Copy every record word for word.

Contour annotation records
——

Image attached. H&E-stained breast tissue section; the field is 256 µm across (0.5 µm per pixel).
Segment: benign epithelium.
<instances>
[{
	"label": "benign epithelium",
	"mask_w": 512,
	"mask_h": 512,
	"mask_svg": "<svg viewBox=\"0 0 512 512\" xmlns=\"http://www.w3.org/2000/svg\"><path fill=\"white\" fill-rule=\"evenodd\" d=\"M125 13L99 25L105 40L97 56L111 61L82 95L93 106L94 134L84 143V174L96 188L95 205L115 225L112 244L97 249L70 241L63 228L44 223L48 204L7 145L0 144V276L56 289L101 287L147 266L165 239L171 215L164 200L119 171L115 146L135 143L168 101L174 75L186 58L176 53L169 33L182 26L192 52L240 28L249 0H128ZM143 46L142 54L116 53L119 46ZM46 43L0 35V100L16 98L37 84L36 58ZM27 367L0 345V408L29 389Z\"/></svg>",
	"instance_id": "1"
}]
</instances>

——

> [EXERCISE RESPONSE]:
Image attached. H&E-stained breast tissue section; the field is 256 µm across (0.5 µm per pixel).
Segment: benign epithelium.
<instances>
[{
	"label": "benign epithelium",
	"mask_w": 512,
	"mask_h": 512,
	"mask_svg": "<svg viewBox=\"0 0 512 512\" xmlns=\"http://www.w3.org/2000/svg\"><path fill=\"white\" fill-rule=\"evenodd\" d=\"M125 13L99 25L105 40L97 56L111 61L82 95L93 106L94 134L84 143V174L96 188L95 205L115 225L112 244L97 249L70 241L63 228L44 223L48 204L7 145L0 144V276L56 289L101 287L147 266L165 239L171 215L164 200L119 171L115 146L135 143L168 101L174 75L186 58L176 53L169 33L182 26L192 52L240 28L249 0H128ZM143 46L142 54L116 53L119 46ZM46 43L0 35V100L16 98L37 84L36 58ZM27 367L0 345V408L29 389Z\"/></svg>",
	"instance_id": "1"
}]
</instances>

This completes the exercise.